DATA RECORDS ->
"""

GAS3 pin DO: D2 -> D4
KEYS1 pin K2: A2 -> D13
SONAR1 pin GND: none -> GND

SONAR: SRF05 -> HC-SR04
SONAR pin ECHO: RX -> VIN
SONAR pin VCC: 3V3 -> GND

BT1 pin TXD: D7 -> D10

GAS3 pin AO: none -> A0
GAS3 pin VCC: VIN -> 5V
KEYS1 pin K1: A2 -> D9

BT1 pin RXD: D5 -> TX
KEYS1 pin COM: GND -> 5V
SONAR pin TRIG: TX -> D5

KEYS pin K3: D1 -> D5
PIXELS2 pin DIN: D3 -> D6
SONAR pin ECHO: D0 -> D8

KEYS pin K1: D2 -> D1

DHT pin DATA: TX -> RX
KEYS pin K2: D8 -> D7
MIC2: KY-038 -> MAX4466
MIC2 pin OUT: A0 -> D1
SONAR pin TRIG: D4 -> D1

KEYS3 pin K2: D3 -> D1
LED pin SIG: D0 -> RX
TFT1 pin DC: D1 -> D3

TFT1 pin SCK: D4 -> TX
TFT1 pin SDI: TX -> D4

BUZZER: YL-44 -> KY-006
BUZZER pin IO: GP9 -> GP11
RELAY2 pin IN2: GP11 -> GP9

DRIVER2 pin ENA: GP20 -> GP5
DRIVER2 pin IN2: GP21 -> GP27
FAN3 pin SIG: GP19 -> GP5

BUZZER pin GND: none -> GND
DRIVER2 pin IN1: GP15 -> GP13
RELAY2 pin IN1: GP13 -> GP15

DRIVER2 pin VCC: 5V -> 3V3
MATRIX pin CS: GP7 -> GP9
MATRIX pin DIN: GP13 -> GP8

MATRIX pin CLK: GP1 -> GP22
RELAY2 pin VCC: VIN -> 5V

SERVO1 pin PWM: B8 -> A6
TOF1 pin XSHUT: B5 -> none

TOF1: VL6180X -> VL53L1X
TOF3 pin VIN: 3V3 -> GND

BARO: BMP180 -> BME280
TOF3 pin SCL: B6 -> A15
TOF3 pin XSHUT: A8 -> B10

"""

YOUR TASK ->
Restate the full listing word for word, leaving out nothing.

EXPECTED ANSWER ->
GAS3 pin DO: D2 -> D4
KEYS1 pin K2: A2 -> D13
SONAR1 pin GND: none -> GND

SONAR: SRF05 -> HC-SR04
SONAR pin ECHO: RX -> VIN
SONAR pin VCC: 3V3 -> GND

BT1 pin TXD: D7 -> D10

GAS3 pin AO: none -> A0
GAS3 pin VCC: VIN -> 5V
KEYS1 pin K1: A2 -> D9

BT1 pin RXD: D5 -> TX
KEYS1 pin COM: GND -> 5V
SONAR pin TRIG: TX -> D5

KEYS pin K3: D1 -> D5
PIXELS2 pin DIN: D3 -> D6
SONAR pin ECHO: D0 -> D8

KEYS pin K1: D2 -> D1

DHT pin DATA: TX -> RX
KEYS pin K2: D8 -> D7
MIC2: KY-038 -> MAX4466
MIC2 pin OUT: A0 -> D1
SONAR pin TRIG: D4 -> D1

KEYS3 pin K2: D3 -> D1
LED pin SIG: D0 -> RX
TFT1 pin DC: D1 -> D3

TFT1 pin SCK: D4 -> TX
TFT1 pin SDI: TX -> D4

BUZZER: YL-44 -> KY-006
BUZZER pin IO: GP9 -> GP11
RELAY2 pin IN2: GP11 -> GP9

DRIVER2 pin ENA: GP20 -> GP5
DRIVER2 pin IN2: GP21 -> GP27
FAN3 pin SIG: GP19 -> GP5

BUZZER pin GND: none -> GND
DRIVER2 pin IN1: GP15 -> GP13
RELAY2 pin IN1: GP13 -> GP15

DRIVER2 pin VCC: 5V -> 3V3
MATRIX pin CS: GP7 -> GP9
MATRIX pin DIN: GP13 -> GP8

MATRIX pin CLK: GP1 -> GP22
RELAY2 pin VCC: VIN -> 5V

SERVO1 pin PWM: B8 -> A6
TOF1 pin XSHUT: B5 -> none

TOF1: VL6180X -> VL53L1X
TOF3 pin VIN: 3V3 -> GND

BARO: BMP180 -> BME280
TOF3 pin SCL: B6 -> A15
TOF3 pin XSHUT: A8 -> B10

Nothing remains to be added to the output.